*WORK TO COMPLETE*. Copy the records below word for word, keeping every line and its punctuation unchanged.

*RECORDS FOR THIS EXERCISE*.
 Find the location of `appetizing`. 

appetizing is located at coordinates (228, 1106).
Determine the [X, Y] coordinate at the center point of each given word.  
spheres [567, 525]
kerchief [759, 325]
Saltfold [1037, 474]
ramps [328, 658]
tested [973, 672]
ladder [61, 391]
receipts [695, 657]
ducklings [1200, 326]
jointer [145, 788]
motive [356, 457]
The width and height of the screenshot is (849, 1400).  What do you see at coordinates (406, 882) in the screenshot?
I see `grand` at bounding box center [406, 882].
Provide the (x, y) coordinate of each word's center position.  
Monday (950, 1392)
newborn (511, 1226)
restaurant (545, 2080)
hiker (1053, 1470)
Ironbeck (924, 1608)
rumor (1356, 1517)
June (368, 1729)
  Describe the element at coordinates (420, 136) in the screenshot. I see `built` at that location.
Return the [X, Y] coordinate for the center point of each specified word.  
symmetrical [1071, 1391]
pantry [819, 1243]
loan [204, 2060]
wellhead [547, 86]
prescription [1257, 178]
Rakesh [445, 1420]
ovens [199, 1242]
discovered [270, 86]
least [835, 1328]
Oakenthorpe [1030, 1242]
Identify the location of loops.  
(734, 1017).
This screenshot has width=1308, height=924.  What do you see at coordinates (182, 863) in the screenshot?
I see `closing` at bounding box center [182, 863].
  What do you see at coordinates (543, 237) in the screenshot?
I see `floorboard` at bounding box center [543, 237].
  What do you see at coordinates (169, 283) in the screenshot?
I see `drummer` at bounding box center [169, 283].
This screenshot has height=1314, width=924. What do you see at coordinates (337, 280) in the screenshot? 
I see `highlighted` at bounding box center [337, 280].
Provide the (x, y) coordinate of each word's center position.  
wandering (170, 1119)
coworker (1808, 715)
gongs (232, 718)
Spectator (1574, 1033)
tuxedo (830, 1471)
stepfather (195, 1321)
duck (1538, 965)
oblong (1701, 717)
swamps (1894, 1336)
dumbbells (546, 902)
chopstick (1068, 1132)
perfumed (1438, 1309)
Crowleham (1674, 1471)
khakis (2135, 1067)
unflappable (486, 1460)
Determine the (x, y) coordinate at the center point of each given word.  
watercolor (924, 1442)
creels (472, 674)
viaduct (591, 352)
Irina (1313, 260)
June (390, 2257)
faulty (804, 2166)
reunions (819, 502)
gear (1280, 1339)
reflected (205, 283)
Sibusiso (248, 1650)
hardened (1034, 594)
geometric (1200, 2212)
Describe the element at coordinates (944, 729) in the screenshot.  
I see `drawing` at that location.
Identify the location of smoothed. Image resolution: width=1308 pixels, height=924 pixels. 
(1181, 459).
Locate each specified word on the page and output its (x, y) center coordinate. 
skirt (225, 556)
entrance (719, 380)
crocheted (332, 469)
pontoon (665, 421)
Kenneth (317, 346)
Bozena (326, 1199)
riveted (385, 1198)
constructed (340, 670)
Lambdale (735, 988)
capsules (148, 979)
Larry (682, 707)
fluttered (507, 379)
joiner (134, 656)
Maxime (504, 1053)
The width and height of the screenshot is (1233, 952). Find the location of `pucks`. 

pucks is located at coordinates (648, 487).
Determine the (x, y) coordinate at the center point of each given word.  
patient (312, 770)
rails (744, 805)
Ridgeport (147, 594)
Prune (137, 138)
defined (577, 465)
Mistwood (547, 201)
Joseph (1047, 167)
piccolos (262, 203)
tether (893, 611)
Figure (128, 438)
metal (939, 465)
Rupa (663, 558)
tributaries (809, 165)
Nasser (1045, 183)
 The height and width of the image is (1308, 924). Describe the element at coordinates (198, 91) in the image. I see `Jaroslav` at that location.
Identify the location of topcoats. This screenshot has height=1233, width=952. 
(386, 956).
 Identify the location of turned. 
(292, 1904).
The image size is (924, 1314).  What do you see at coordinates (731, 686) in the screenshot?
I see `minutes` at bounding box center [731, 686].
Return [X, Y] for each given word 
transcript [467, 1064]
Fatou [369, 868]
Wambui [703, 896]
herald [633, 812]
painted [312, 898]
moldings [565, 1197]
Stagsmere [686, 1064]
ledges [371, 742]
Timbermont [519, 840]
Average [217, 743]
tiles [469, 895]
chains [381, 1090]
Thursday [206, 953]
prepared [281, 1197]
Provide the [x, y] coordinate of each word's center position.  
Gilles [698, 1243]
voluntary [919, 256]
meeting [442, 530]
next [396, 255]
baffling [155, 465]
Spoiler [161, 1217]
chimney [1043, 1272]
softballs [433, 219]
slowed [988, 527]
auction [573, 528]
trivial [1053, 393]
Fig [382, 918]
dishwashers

*TASK SOLUTION*.
 Find the location of `appetizing`. 

appetizing is located at coordinates (228, 1106).
Determine the [X, Y] coordinate at the center point of each given word.  
spheres [567, 525]
kerchief [759, 325]
Saltfold [1037, 474]
ramps [328, 658]
tested [973, 672]
ladder [61, 391]
receipts [695, 657]
ducklings [1200, 326]
jointer [145, 788]
motive [356, 457]
The width and height of the screenshot is (849, 1400).  What do you see at coordinates (406, 882) in the screenshot?
I see `grand` at bounding box center [406, 882].
Provide the (x, y) coordinate of each word's center position.  
Monday (950, 1392)
newborn (511, 1226)
restaurant (545, 2080)
hiker (1053, 1470)
Ironbeck (924, 1608)
rumor (1356, 1517)
June (368, 1729)
  Describe the element at coordinates (420, 136) in the screenshot. I see `built` at that location.
Return the [X, Y] coordinate for the center point of each specified word.  
symmetrical [1071, 1391]
pantry [819, 1243]
loan [204, 2060]
wellhead [547, 86]
prescription [1257, 178]
Rakesh [445, 1420]
ovens [199, 1242]
discovered [270, 86]
least [835, 1328]
Oakenthorpe [1030, 1242]
Identify the location of loops.  
(734, 1017).
This screenshot has width=1308, height=924.  What do you see at coordinates (182, 863) in the screenshot?
I see `closing` at bounding box center [182, 863].
  What do you see at coordinates (543, 237) in the screenshot?
I see `floorboard` at bounding box center [543, 237].
  What do you see at coordinates (169, 283) in the screenshot?
I see `drummer` at bounding box center [169, 283].
This screenshot has height=1314, width=924. What do you see at coordinates (337, 280) in the screenshot? 
I see `highlighted` at bounding box center [337, 280].
Provide the (x, y) coordinate of each word's center position.  
wandering (170, 1119)
coworker (1808, 715)
gongs (232, 718)
Spectator (1574, 1033)
tuxedo (830, 1471)
stepfather (195, 1321)
duck (1538, 965)
oblong (1701, 717)
swamps (1894, 1336)
dumbbells (546, 902)
chopstick (1068, 1132)
perfumed (1438, 1309)
Crowleham (1674, 1471)
khakis (2135, 1067)
unflappable (486, 1460)
Determine the (x, y) coordinate at the center point of each given word.  
watercolor (924, 1442)
creels (472, 674)
viaduct (591, 352)
Irina (1313, 260)
June (390, 2257)
faulty (804, 2166)
reunions (819, 502)
gear (1280, 1339)
reflected (205, 283)
Sibusiso (248, 1650)
hardened (1034, 594)
geometric (1200, 2212)
Describe the element at coordinates (944, 729) in the screenshot.  
I see `drawing` at that location.
Identify the location of smoothed. Image resolution: width=1308 pixels, height=924 pixels. 
(1181, 459).
Locate each specified word on the page and output its (x, y) center coordinate. 
skirt (225, 556)
entrance (719, 380)
crocheted (332, 469)
pontoon (665, 421)
Kenneth (317, 346)
Bozena (326, 1199)
riveted (385, 1198)
constructed (340, 670)
Lambdale (735, 988)
capsules (148, 979)
Larry (682, 707)
fluttered (507, 379)
joiner (134, 656)
Maxime (504, 1053)
The width and height of the screenshot is (1233, 952). Find the location of `pucks`. 

pucks is located at coordinates (648, 487).
Determine the (x, y) coordinate at the center point of each given word.  
patient (312, 770)
rails (744, 805)
Ridgeport (147, 594)
Prune (137, 138)
defined (577, 465)
Mistwood (547, 201)
Joseph (1047, 167)
piccolos (262, 203)
tether (893, 611)
Figure (128, 438)
metal (939, 465)
Rupa (663, 558)
tributaries (809, 165)
Nasser (1045, 183)
 The height and width of the image is (1308, 924). Describe the element at coordinates (198, 91) in the image. I see `Jaroslav` at that location.
Identify the location of topcoats. This screenshot has height=1233, width=952. 
(386, 956).
 Identify the location of turned. 
(292, 1904).
The image size is (924, 1314).  What do you see at coordinates (731, 686) in the screenshot?
I see `minutes` at bounding box center [731, 686].
Return [X, Y] for each given word 
transcript [467, 1064]
Fatou [369, 868]
Wambui [703, 896]
herald [633, 812]
painted [312, 898]
moldings [565, 1197]
Stagsmere [686, 1064]
ledges [371, 742]
Timbermont [519, 840]
Average [217, 743]
tiles [469, 895]
chains [381, 1090]
Thursday [206, 953]
prepared [281, 1197]
Provide the [x, y] coordinate of each word's center position.  
Gilles [698, 1243]
voluntary [919, 256]
meeting [442, 530]
next [396, 255]
baffling [155, 465]
Spoiler [161, 1217]
chimney [1043, 1272]
softballs [433, 219]
slowed [988, 527]
auction [573, 528]
trivial [1053, 393]
Fig [382, 918]
dishwashers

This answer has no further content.